### EXERCISE DATA:
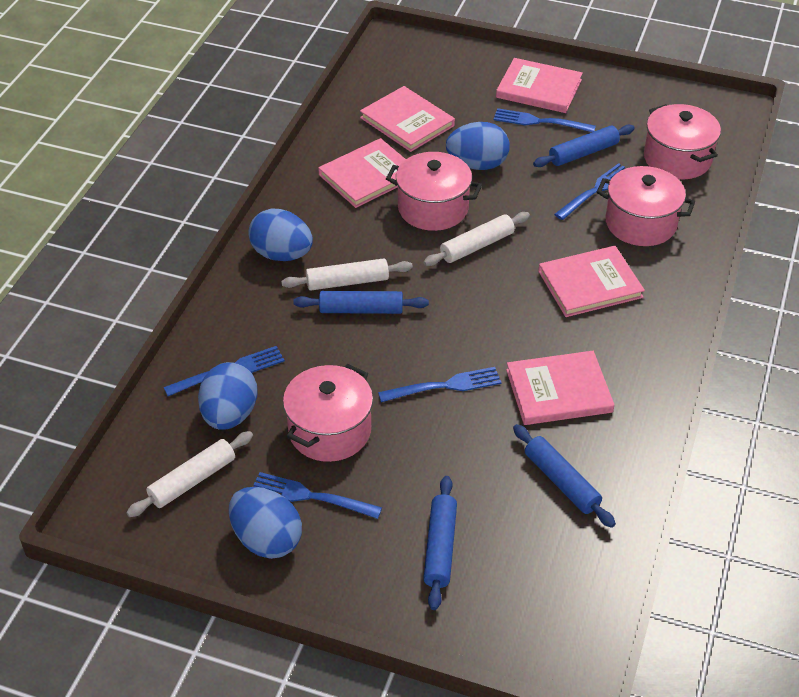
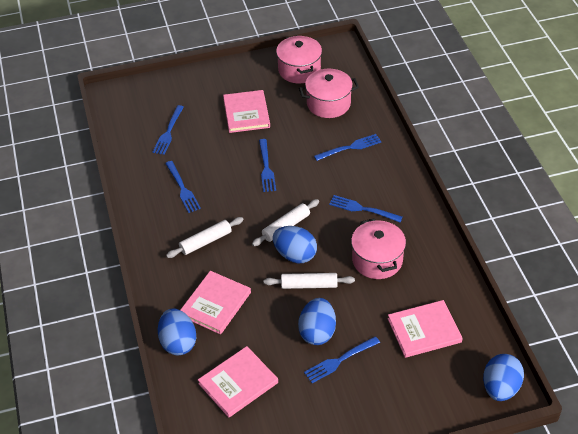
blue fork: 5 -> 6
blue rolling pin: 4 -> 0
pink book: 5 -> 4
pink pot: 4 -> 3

==

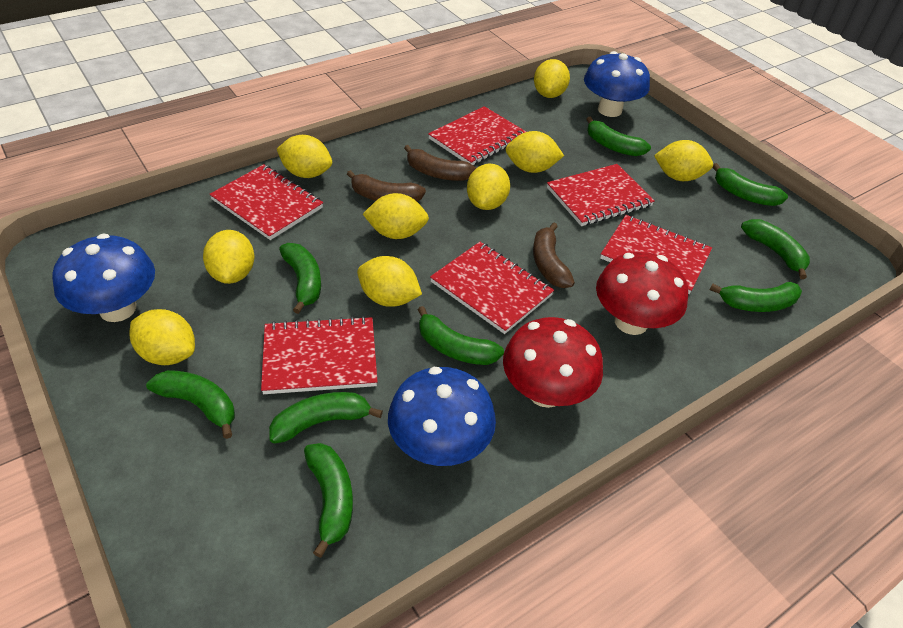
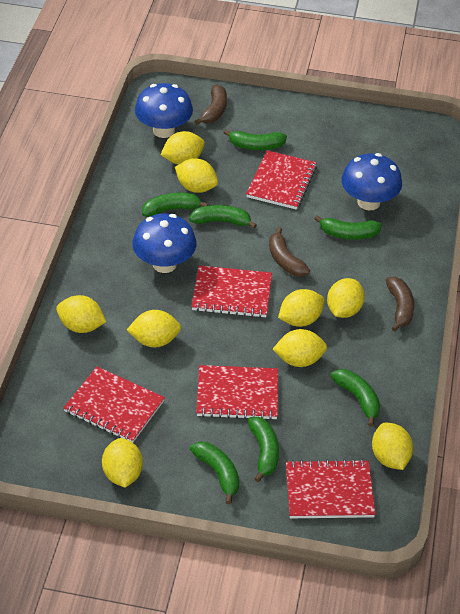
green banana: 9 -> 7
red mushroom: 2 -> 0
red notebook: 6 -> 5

### TASK PROMPT:
The entries above hold the needed span. Transcribe exactly the lines from the one with "blue fork: 5 -> 6" to the one with "pink pot: 4 -> 3", both included.

### WRITTEN RESPONSE:
blue fork: 5 -> 6
blue rolling pin: 4 -> 0
pink book: 5 -> 4
pink pot: 4 -> 3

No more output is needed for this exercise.